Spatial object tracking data
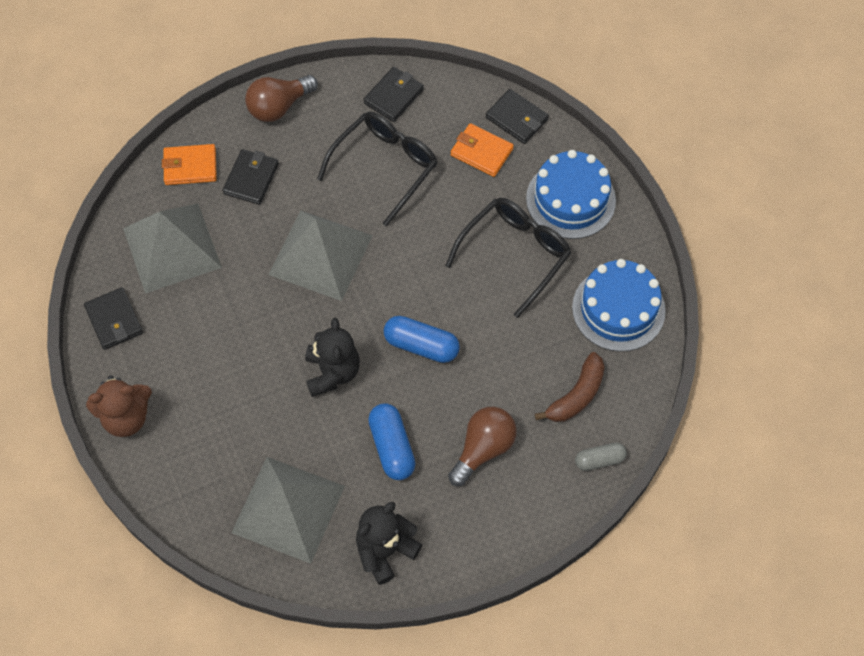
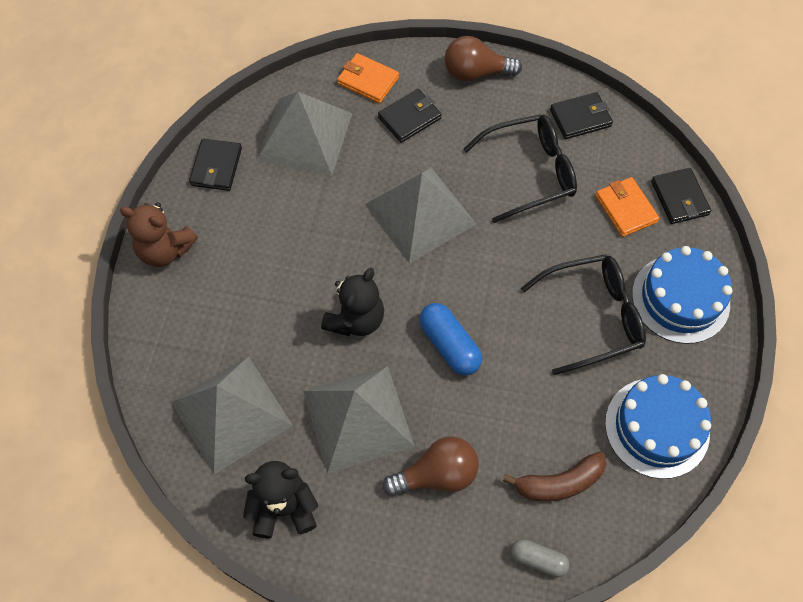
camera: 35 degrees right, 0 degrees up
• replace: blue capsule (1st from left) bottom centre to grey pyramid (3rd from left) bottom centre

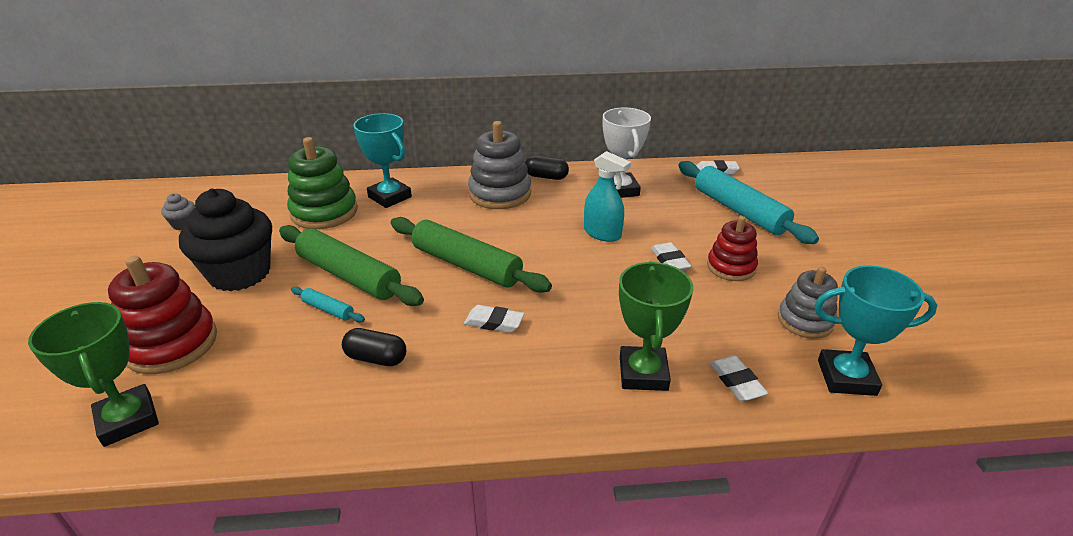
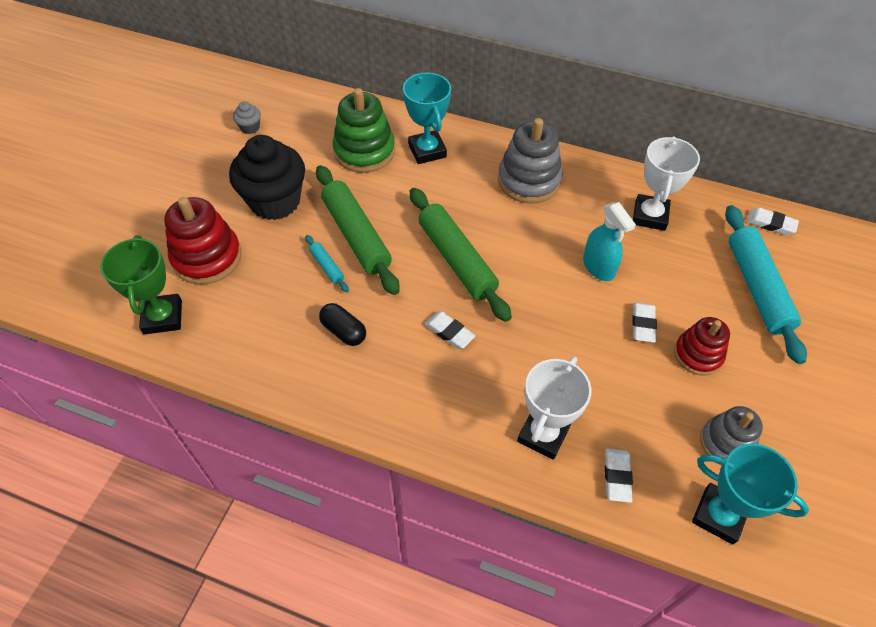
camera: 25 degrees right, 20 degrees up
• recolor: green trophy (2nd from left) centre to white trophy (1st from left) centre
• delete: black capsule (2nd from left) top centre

_Activity_.
Your copy should hold all the data word for word. It should hold no pictures.

_Solved problem_.
camera: 35 degrees right, 0 degrees up
• replace: blue capsule (1st from left) bottom centre to grey pyramid (3rd from left) bottom centre

camera: 25 degrees right, 20 degrees up
• recolor: green trophy (2nd from left) centre to white trophy (1st from left) centre
• delete: black capsule (2nd from left) top centre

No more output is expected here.